DIRECTIONS. Skip the pictures. Repeat everything else in the records word for word.

TASK INPUTS.
------------------------------------

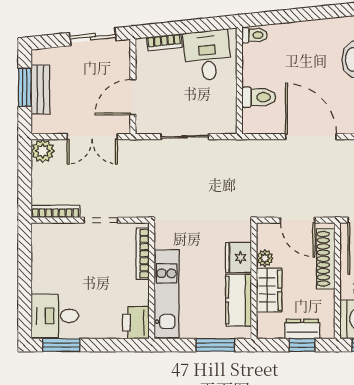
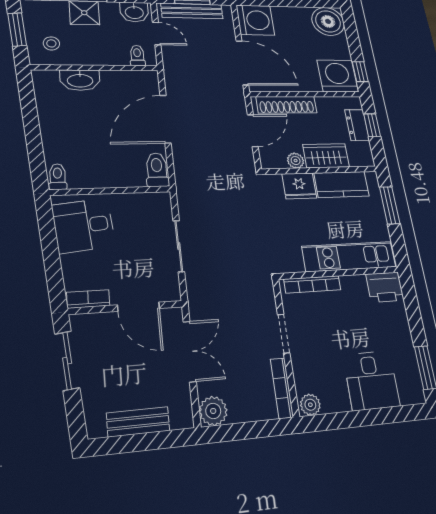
bookcase: (164, 42) -> (88, 299), moved, turned -84
window: (25, 87) -> (137, 443), removed
toilet: (259, 97) -> (157, 170), moved
plant: (40, 234) -> (310, 405), added
desk: (55, 316) -> (371, 380), moved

------------------------------------

RESPONSE AREA.
bookcase: (164, 42) -> (88, 299), moved, turned -84
window: (25, 87) -> (137, 443), removed
toilet: (259, 97) -> (157, 170), moved
plant: (40, 234) -> (310, 405), added
desk: (55, 316) -> (371, 380), moved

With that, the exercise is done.